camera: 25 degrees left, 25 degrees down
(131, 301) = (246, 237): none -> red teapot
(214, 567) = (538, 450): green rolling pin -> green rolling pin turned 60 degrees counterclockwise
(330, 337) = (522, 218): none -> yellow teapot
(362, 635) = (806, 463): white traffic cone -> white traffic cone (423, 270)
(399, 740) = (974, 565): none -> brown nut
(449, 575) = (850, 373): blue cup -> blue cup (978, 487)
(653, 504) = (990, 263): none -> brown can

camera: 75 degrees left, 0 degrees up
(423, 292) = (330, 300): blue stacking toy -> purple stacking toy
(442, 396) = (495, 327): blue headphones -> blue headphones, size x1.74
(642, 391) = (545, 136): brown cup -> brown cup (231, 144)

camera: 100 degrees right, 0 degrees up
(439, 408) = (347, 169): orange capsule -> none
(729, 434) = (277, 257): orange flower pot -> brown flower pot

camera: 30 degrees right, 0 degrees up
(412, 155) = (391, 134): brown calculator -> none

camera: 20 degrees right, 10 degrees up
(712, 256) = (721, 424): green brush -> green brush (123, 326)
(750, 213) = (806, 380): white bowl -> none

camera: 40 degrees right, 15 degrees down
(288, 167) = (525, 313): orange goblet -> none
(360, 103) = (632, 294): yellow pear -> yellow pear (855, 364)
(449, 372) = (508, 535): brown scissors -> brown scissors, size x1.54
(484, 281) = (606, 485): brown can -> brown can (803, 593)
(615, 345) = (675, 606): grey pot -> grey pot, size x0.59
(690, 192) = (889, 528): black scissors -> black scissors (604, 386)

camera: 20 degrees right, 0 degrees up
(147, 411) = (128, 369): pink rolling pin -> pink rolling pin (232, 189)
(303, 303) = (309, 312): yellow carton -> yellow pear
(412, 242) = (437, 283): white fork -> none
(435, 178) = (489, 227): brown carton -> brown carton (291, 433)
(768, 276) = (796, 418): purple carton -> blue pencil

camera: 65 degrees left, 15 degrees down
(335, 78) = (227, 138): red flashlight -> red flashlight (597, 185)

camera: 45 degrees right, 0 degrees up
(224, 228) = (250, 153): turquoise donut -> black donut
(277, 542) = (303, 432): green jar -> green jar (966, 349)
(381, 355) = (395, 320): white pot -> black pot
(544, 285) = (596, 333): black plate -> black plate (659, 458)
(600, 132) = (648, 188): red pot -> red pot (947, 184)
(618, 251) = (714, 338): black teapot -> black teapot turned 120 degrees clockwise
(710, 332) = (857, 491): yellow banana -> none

▶ _What you will do_:
Of the entries above, repeat exactly the lines from the line with "(423, 292) = (330, 300): blue" through the line with "(439, 408) = (347, 169): orange", both of them included.

▶ _The answer_:
(423, 292) = (330, 300): blue stacking toy -> purple stacking toy
(442, 396) = (495, 327): blue headphones -> blue headphones, size x1.74
(642, 391) = (545, 136): brown cup -> brown cup (231, 144)

camera: 100 degrees right, 0 degrees up
(439, 408) = (347, 169): orange capsule -> none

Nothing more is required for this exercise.